→ ENTRIES SUPPLIED

* * * *

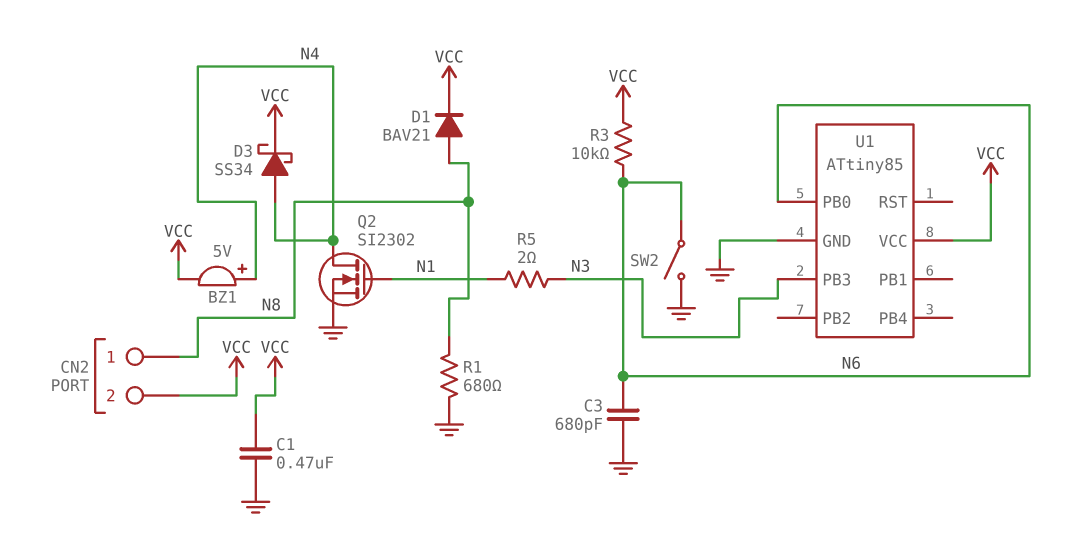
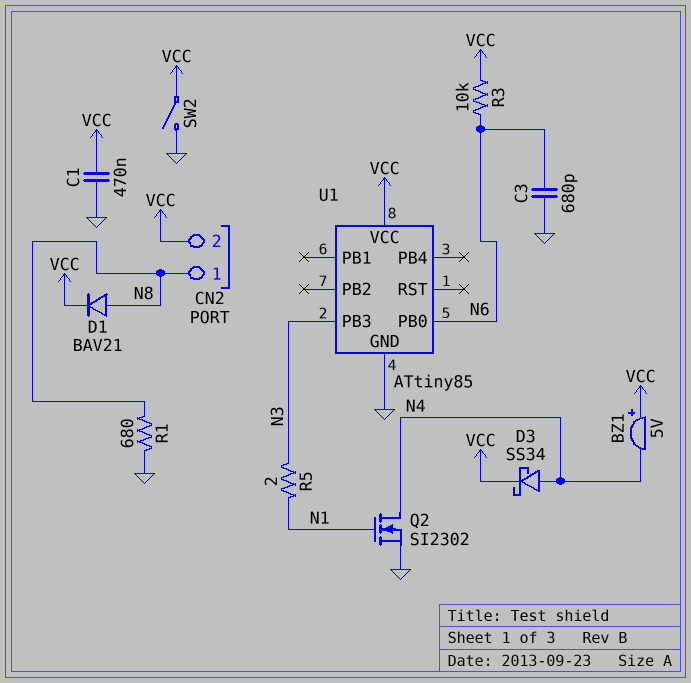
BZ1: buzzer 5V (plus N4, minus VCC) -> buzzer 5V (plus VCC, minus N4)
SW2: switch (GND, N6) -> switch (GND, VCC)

* * * *

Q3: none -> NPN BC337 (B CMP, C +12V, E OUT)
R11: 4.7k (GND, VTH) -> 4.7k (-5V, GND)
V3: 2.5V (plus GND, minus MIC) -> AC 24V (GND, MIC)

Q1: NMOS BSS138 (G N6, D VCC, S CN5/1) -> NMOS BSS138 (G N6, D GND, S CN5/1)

* * * *

→ ABOUT THIS TASK
From the entries above, give again exactly the lines running from the line with "R11: 4.7k (GND, VTH) -> 4.7k (-5V, GND)" to the line with "Q1: NMOS BSS138"; include both of those lines.

→ ANSWER TO THIS EXERCISE
R11: 4.7k (GND, VTH) -> 4.7k (-5V, GND)
V3: 2.5V (plus GND, minus MIC) -> AC 24V (GND, MIC)

Q1: NMOS BSS138 (G N6, D VCC, S CN5/1) -> NMOS BSS138 (G N6, D GND, S CN5/1)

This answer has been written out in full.